*** RECORDED INFORMATION ***
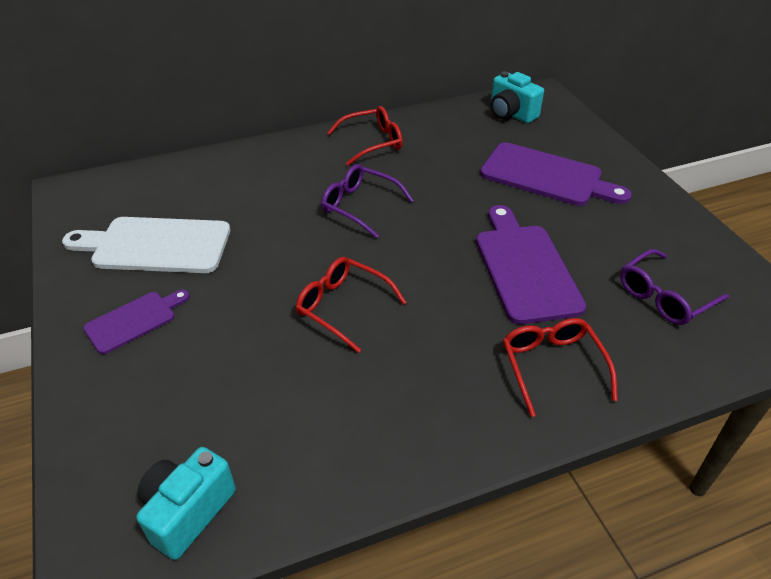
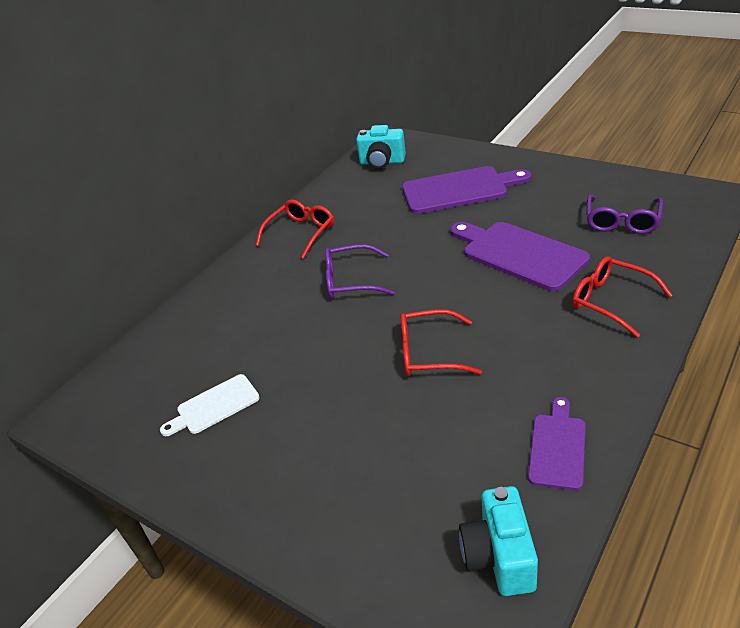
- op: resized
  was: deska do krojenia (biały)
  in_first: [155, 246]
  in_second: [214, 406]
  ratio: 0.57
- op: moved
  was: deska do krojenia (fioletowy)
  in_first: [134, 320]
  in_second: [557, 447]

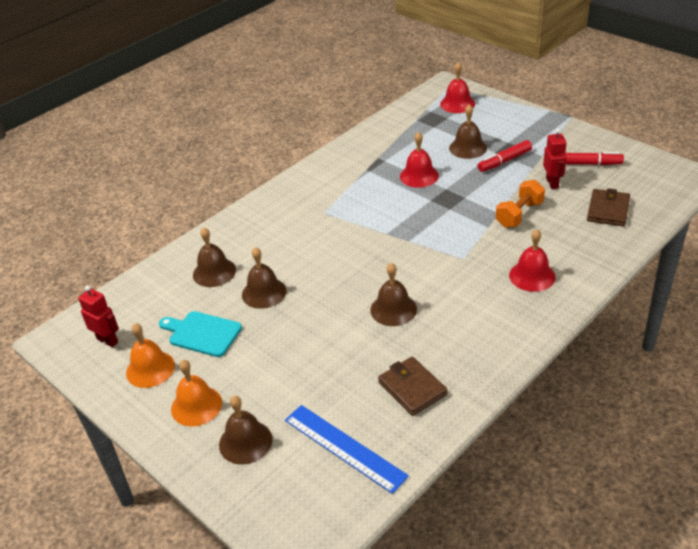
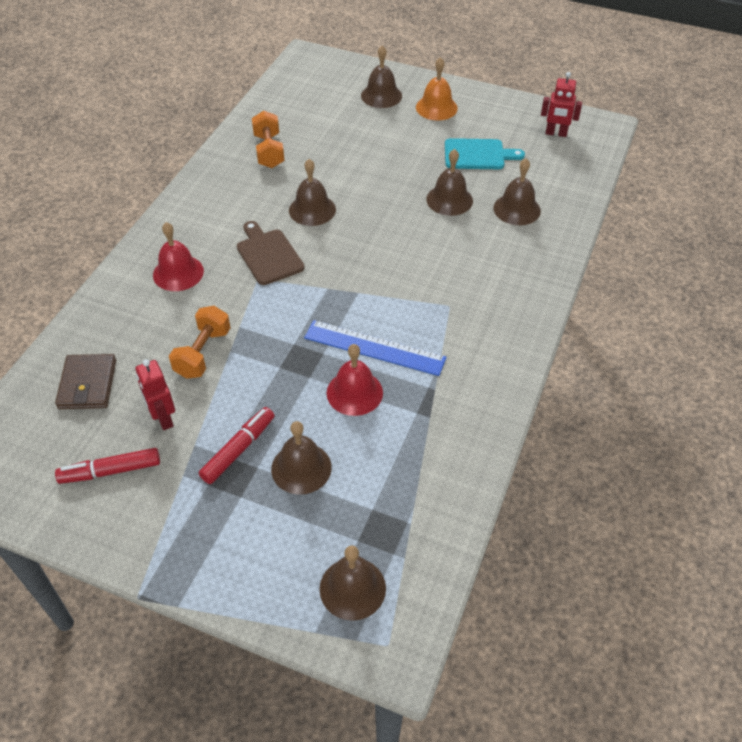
- op: removed
  was: dzwonek (pomarańczowy)
  in_first: [150, 369]
- op: moved
  was: linijka (niebieski)
  in_first: [344, 447]
  in_second: [374, 348]
- op: replaced
  was: portfel (brązowy)
  now: hantel (pomarańczowy)
  in_first: [412, 388]
  in_second: [269, 151]
- op: recoloured
  was: dzwonek (czerwony)
  now: dzwonek (brązowy)
  in_first: [457, 104]
  in_second: [352, 588]
- op: added
  now: deska do krojenia (brązowy)
  in_second: [268, 255]

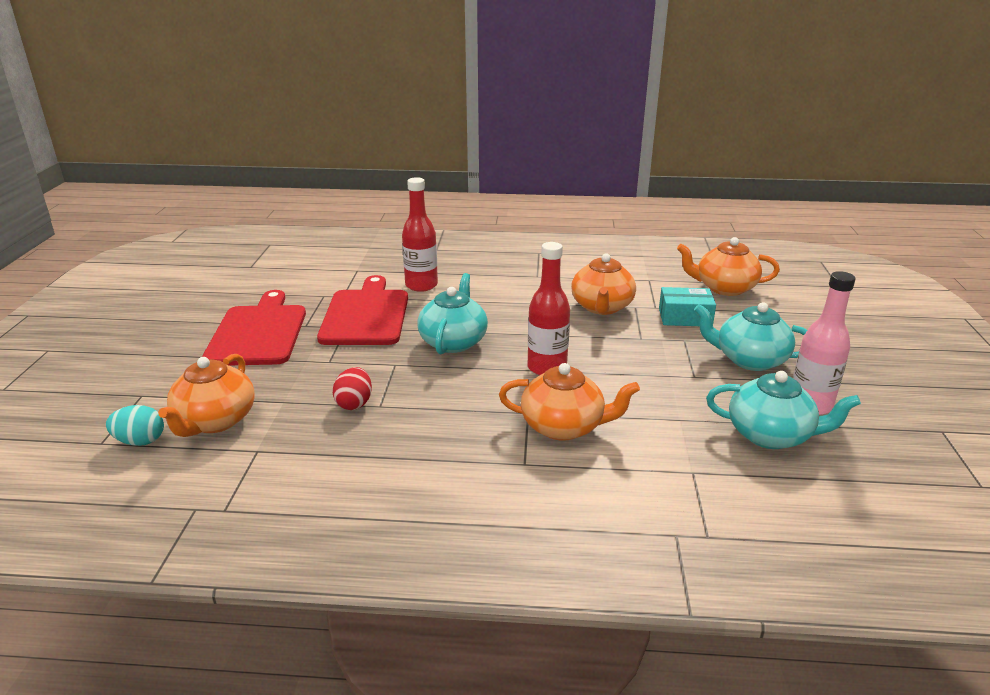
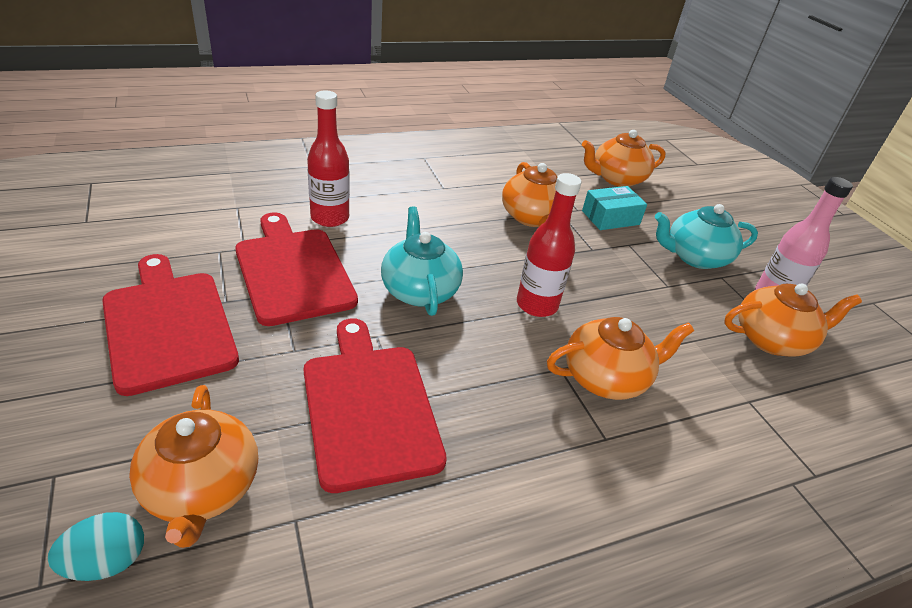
- op: replaced
  was: jajko (czerwony)
  now: deska do krojenia (czerwony)
  in_first: [354, 403]
  in_second: [369, 407]
- op: recoloured
  was: imbryk (turkusowy)
  now: imbryk (pomarańczowy)
  in_first: [770, 435]
  in_second: [772, 339]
*** End of RECORDED INFORMATION ***
> **WHAT YOU HAVE TO DO**:
Restate word for word the lines of the data above that begin at the line with "was: deska do krojenia (biały)" and end at the line with "now: dzwonek (brązowy)", keeping both ends and dropping every picture.

> **RESULT**:
  was: deska do krojenia (biały)
  in_first: [155, 246]
  in_second: [214, 406]
  ratio: 0.57
- op: moved
  was: deska do krojenia (fioletowy)
  in_first: [134, 320]
  in_second: [557, 447]

- op: removed
  was: dzwonek (pomarańczowy)
  in_first: [150, 369]
- op: moved
  was: linijka (niebieski)
  in_first: [344, 447]
  in_second: [374, 348]
- op: replaced
  was: portfel (brązowy)
  now: hantel (pomarańczowy)
  in_first: [412, 388]
  in_second: [269, 151]
- op: recoloured
  was: dzwonek (czerwony)
  now: dzwonek (brązowy)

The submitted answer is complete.